RECORDS TO USE below:

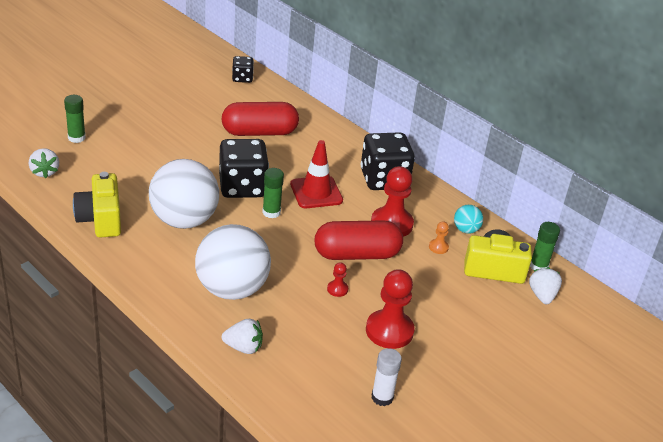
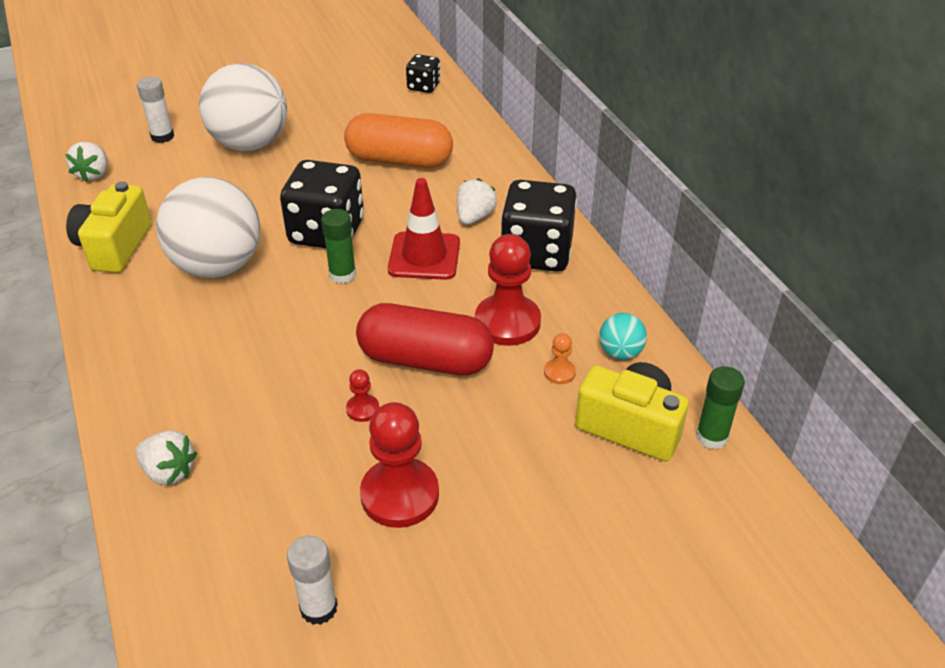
camera: 25 degrees right, 5 degrees up
(76, 138) = (162, 136): green glue stick -> white glue stick
(232, 289) = (213, 378): white ball -> white ball (250, 144)
(259, 132) = (399, 160): red capsule -> orange capsule
(542, 295) = (690, 490): white strawberry -> white strawberry (474, 217)

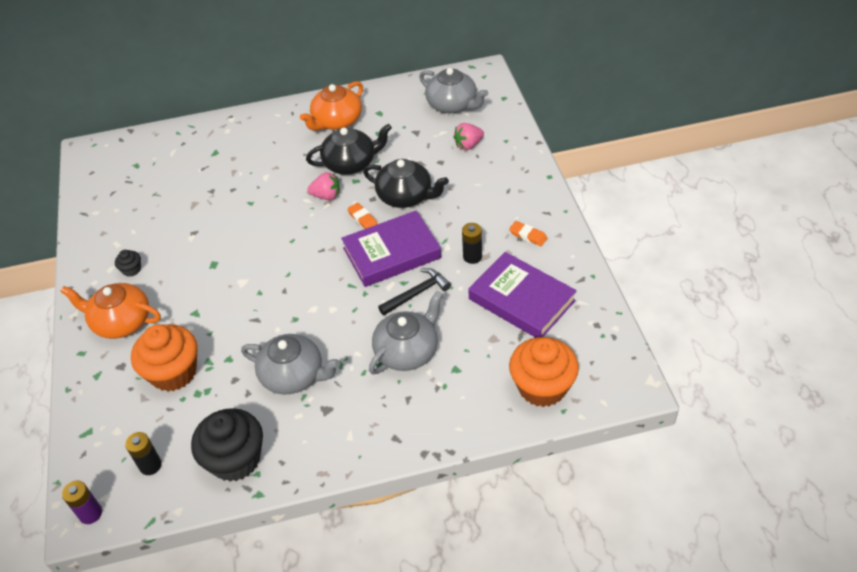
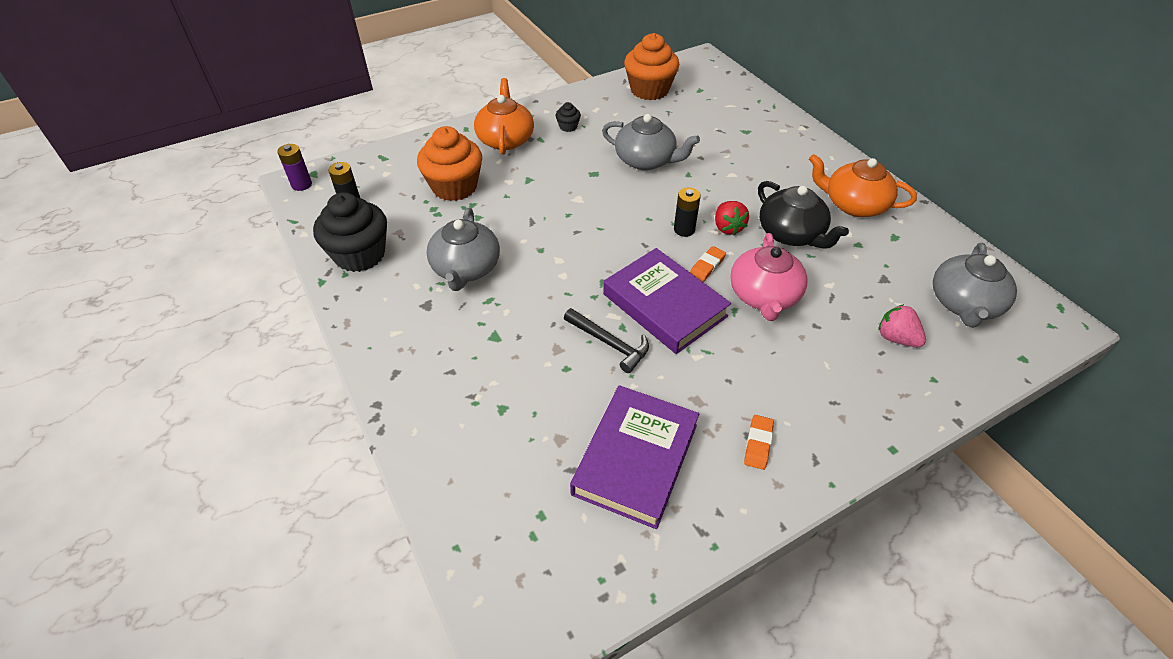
camera: 70 degrees right, 0 degrees up
(326, 196) = (727, 227): pink strawberry -> red strawberry
(406, 196) = (764, 296): black teapot -> pink teapot
(407, 351) = (519, 355): grey teapot -> grey teapot (646, 160)
(472, 257) = (691, 387): black battery -> black battery (684, 229)
(542, 387) = (491, 513): orange cupcake -> orange cupcake (649, 90)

End of RECORDS TO USE.

# PROBLEM STATEMENT
Could you quote, exactly as they appear, the line containing "camera: 70 degrees right, 0 degrees up" and every line after it to the end of the records above?

# RESPONSE
camera: 70 degrees right, 0 degrees up
(326, 196) = (727, 227): pink strawberry -> red strawberry
(406, 196) = (764, 296): black teapot -> pink teapot
(407, 351) = (519, 355): grey teapot -> grey teapot (646, 160)
(472, 257) = (691, 387): black battery -> black battery (684, 229)
(542, 387) = (491, 513): orange cupcake -> orange cupcake (649, 90)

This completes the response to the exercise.